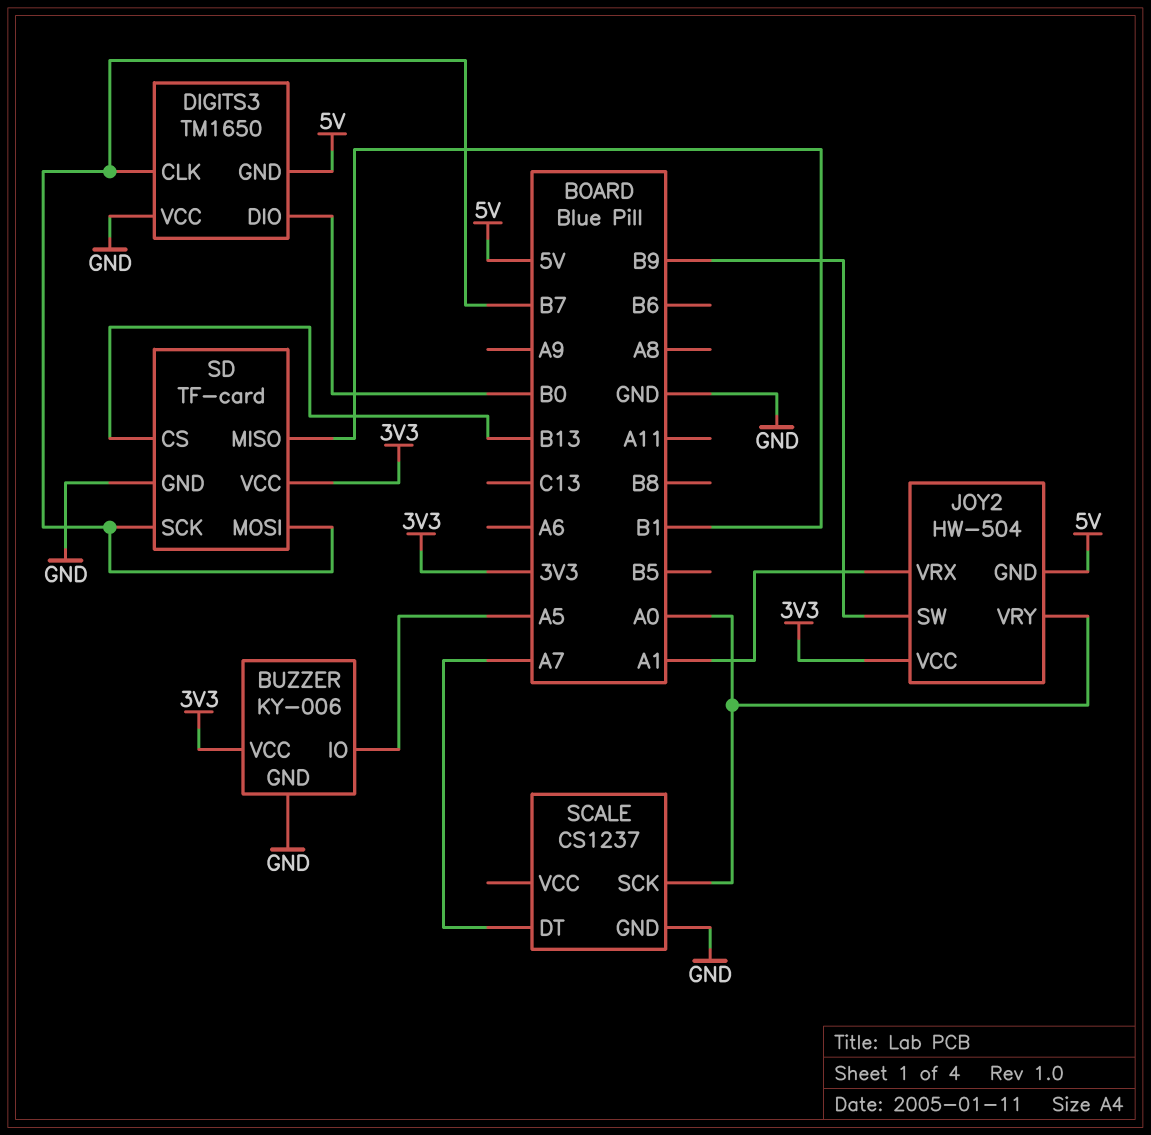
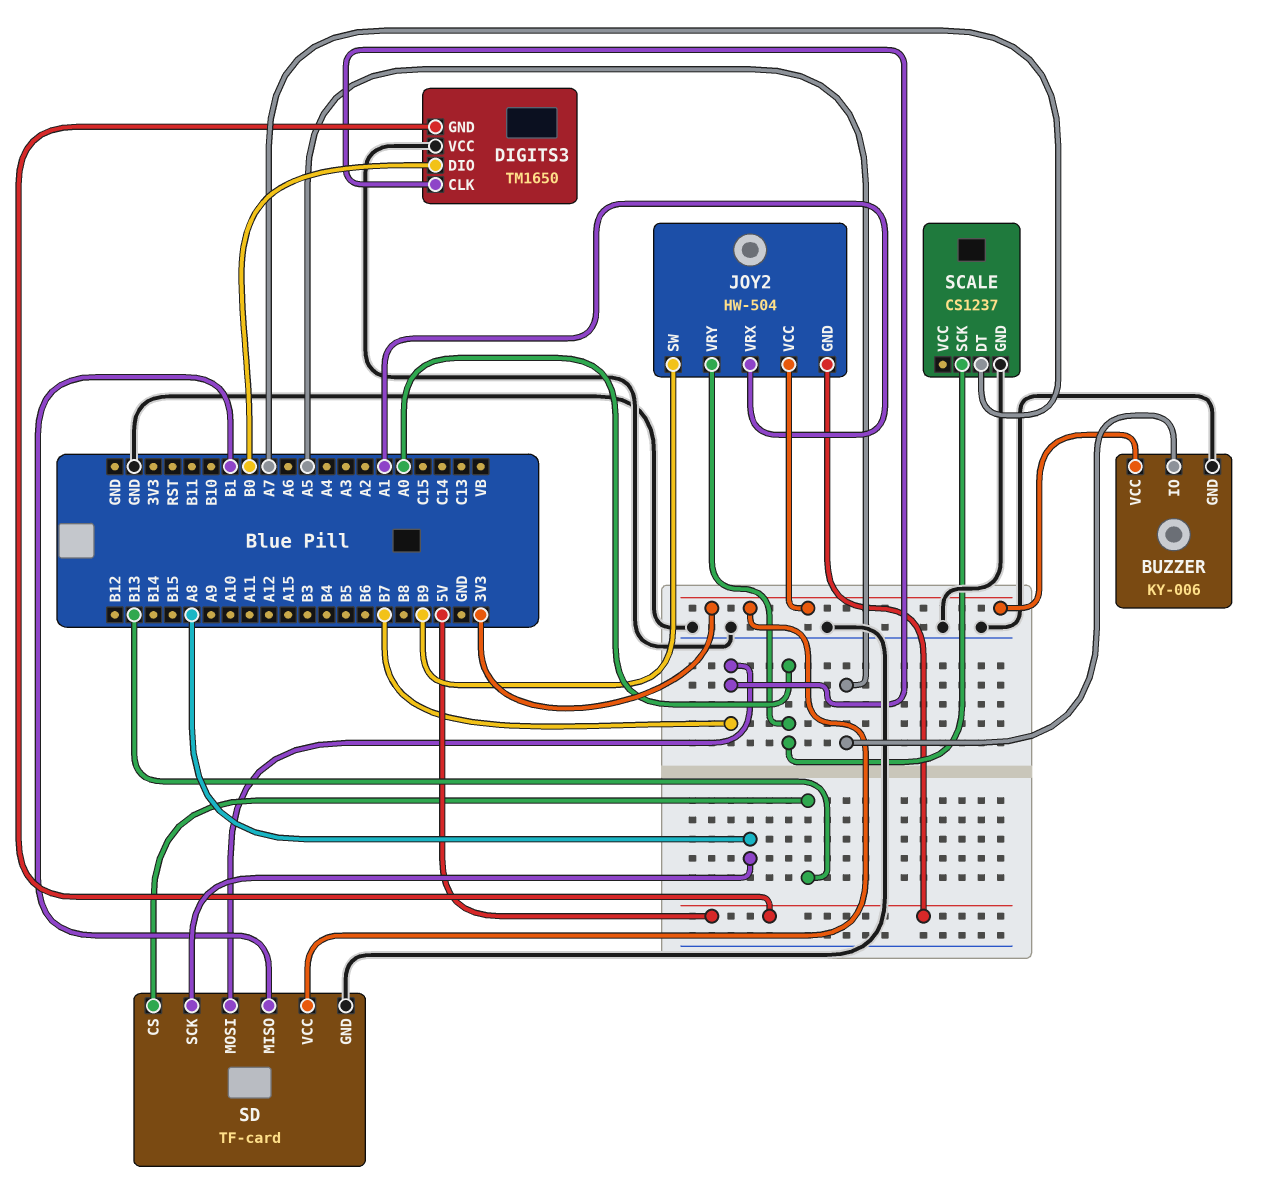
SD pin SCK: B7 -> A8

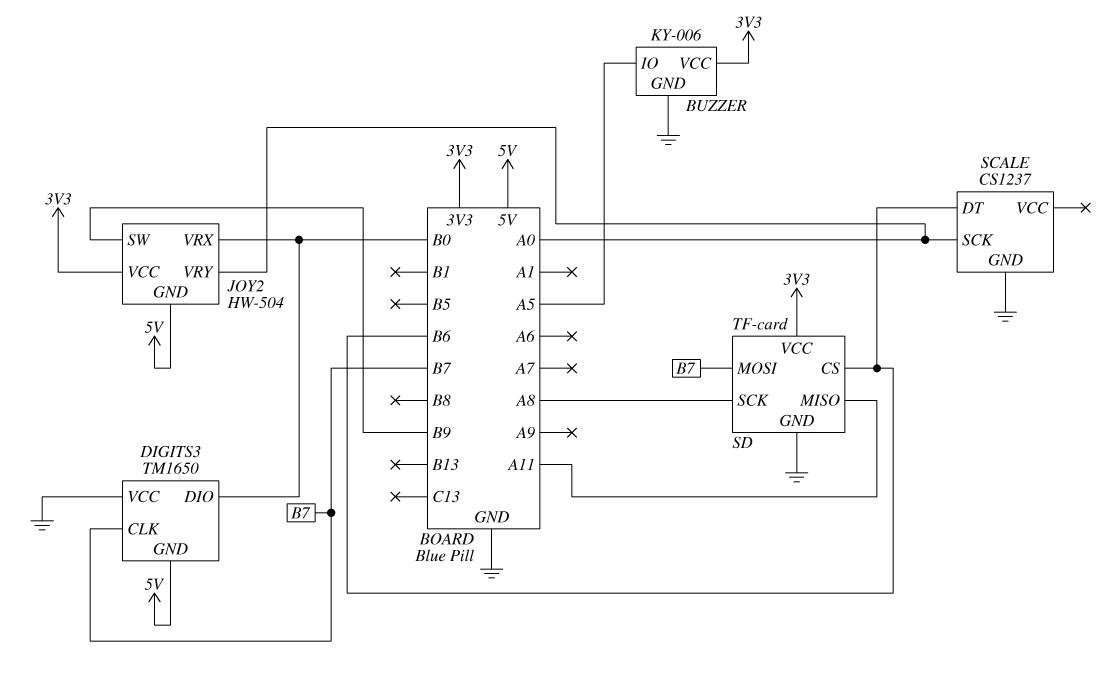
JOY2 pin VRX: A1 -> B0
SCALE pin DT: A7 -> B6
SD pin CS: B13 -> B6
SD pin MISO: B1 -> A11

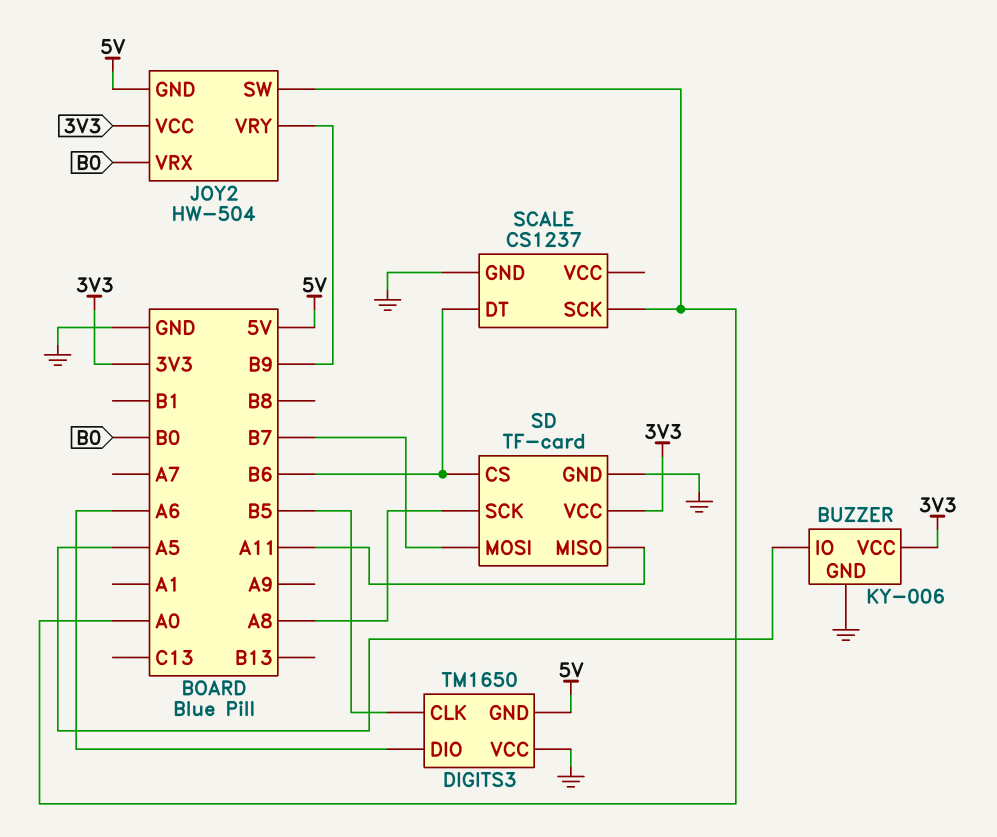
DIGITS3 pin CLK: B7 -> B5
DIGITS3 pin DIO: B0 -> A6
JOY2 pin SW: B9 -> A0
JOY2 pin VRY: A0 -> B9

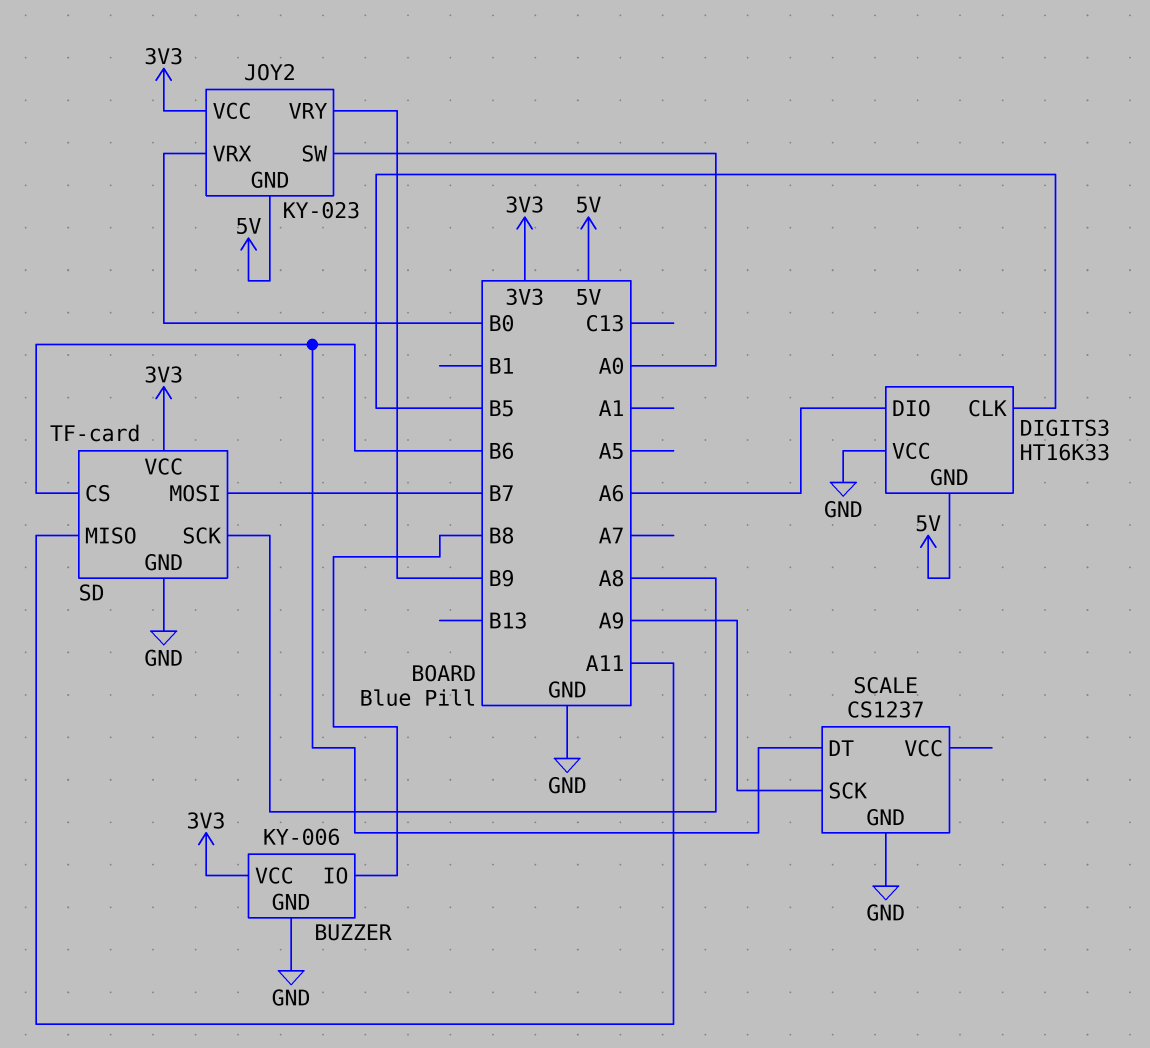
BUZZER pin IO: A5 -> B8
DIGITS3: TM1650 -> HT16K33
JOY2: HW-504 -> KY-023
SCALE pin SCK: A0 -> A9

==*==

● ABOUT THIS TASK: Output the records above exactly as they are, leaving out the pictures.

● ANSWER SPACE:
SD pin SCK: B7 -> A8

JOY2 pin VRX: A1 -> B0
SCALE pin DT: A7 -> B6
SD pin CS: B13 -> B6
SD pin MISO: B1 -> A11

DIGITS3 pin CLK: B7 -> B5
DIGITS3 pin DIO: B0 -> A6
JOY2 pin SW: B9 -> A0
JOY2 pin VRY: A0 -> B9

BUZZER pin IO: A5 -> B8
DIGITS3: TM1650 -> HT16K33
JOY2: HW-504 -> KY-023
SCALE pin SCK: A0 -> A9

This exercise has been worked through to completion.